REQUIREMENT: Each line from the opening of the records that follow to the line with "none -> tenpin" needs to be written out exactly. Add nothing.

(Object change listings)
***

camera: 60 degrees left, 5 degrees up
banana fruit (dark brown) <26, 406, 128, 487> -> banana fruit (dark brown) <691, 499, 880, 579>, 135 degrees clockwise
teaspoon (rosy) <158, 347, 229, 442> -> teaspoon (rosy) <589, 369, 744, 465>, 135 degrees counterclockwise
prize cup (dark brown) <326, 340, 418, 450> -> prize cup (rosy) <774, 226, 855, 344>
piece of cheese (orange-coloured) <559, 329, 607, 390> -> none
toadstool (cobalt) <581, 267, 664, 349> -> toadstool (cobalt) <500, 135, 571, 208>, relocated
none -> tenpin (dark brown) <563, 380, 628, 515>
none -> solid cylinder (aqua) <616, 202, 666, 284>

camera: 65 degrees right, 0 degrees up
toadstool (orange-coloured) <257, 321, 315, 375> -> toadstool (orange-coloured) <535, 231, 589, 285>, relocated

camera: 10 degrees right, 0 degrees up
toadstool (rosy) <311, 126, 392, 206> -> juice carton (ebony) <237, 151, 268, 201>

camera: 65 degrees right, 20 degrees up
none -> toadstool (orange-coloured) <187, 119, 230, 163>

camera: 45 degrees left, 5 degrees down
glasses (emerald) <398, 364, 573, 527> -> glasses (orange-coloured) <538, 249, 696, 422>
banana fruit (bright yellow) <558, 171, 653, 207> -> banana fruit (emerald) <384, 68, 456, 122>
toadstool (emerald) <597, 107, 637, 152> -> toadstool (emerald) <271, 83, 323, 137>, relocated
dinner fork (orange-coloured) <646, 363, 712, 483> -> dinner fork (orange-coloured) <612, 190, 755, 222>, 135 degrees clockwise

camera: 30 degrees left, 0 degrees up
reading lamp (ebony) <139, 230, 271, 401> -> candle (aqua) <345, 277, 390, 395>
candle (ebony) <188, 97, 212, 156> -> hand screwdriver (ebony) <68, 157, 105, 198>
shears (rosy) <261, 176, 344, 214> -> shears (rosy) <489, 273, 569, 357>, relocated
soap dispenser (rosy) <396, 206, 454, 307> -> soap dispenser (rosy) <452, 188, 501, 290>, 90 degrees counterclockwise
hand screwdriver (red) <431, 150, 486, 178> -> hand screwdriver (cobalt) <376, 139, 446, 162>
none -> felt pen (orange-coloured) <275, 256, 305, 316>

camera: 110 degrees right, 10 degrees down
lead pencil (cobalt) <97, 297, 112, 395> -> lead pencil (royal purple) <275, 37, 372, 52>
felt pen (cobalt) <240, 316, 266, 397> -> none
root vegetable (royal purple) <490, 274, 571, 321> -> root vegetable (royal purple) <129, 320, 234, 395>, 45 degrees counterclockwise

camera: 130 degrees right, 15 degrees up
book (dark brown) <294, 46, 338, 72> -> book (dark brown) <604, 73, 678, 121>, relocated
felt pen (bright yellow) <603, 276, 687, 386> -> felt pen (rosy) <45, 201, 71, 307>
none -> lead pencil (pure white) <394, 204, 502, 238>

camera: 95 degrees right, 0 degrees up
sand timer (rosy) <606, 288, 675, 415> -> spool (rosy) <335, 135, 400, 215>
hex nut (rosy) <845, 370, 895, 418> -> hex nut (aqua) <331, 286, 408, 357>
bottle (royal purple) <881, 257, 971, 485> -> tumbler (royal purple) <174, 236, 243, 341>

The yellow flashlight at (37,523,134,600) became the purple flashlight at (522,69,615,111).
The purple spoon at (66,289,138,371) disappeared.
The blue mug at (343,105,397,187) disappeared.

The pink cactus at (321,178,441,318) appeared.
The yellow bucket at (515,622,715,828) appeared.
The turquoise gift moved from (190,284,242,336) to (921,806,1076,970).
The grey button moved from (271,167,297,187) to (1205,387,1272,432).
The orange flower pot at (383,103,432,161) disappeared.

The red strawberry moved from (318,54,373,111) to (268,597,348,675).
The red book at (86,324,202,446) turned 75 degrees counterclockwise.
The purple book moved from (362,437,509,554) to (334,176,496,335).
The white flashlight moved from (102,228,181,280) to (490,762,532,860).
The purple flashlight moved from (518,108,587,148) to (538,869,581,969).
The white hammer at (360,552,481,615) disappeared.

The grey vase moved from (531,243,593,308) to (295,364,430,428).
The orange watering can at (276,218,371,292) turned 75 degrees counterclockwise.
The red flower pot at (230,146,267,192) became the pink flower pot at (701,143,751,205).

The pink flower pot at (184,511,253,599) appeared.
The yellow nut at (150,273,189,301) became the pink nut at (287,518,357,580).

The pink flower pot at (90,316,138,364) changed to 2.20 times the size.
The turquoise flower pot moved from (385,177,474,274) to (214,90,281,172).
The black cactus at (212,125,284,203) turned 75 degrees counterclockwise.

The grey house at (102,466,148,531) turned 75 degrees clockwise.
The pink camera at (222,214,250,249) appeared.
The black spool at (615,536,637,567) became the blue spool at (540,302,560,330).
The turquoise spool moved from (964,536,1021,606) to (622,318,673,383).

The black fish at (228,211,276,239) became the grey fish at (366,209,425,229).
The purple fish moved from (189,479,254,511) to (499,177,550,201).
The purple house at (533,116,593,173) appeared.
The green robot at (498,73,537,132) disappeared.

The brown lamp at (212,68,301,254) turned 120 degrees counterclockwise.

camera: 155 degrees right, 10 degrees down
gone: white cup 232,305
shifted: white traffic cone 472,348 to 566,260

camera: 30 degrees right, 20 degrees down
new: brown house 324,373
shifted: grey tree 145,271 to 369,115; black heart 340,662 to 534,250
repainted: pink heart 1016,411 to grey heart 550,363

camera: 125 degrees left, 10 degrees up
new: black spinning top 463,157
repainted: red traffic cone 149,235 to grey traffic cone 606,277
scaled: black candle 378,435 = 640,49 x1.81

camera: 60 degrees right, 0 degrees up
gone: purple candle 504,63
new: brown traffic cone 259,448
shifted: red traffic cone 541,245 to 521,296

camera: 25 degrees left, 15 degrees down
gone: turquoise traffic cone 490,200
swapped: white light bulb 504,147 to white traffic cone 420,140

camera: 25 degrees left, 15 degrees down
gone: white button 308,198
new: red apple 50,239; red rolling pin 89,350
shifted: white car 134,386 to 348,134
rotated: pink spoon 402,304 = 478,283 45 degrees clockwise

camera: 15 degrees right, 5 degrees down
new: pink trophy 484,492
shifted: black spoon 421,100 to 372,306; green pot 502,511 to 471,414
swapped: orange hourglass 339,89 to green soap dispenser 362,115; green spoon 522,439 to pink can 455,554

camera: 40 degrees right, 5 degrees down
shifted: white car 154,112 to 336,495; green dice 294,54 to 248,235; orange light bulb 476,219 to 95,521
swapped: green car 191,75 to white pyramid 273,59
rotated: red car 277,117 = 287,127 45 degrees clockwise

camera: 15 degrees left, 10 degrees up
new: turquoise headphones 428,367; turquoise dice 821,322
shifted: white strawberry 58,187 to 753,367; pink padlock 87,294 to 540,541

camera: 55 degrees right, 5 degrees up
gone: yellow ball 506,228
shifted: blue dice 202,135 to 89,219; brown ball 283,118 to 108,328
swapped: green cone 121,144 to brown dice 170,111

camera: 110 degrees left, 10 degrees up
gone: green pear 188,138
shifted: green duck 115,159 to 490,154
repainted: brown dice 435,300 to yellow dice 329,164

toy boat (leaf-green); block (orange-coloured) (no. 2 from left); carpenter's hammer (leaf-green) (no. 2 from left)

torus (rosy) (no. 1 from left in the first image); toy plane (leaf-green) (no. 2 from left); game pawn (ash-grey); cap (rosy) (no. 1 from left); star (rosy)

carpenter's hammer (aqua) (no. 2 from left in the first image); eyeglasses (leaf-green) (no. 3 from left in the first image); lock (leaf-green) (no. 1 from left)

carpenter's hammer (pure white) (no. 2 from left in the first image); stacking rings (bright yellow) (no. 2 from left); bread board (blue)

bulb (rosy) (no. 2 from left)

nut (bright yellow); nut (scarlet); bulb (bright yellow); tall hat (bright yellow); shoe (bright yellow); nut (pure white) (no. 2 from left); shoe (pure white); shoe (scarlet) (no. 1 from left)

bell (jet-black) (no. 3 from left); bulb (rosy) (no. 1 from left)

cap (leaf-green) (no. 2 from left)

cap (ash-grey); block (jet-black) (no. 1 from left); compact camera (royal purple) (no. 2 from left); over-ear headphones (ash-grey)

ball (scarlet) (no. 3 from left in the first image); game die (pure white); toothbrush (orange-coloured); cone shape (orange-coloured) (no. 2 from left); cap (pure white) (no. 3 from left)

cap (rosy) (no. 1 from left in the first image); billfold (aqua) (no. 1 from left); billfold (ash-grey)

***

SOLUTION BELOW:
camera: 60 degrees left, 5 degrees up
banana fruit (dark brown) <26, 406, 128, 487> -> banana fruit (dark brown) <691, 499, 880, 579>, 135 degrees clockwise
teaspoon (rosy) <158, 347, 229, 442> -> teaspoon (rosy) <589, 369, 744, 465>, 135 degrees counterclockwise
prize cup (dark brown) <326, 340, 418, 450> -> prize cup (rosy) <774, 226, 855, 344>
piece of cheese (orange-coloured) <559, 329, 607, 390> -> none
toadstool (cobalt) <581, 267, 664, 349> -> toadstool (cobalt) <500, 135, 571, 208>, relocated
none -> tenpin (dark brown) <563, 380, 628, 515>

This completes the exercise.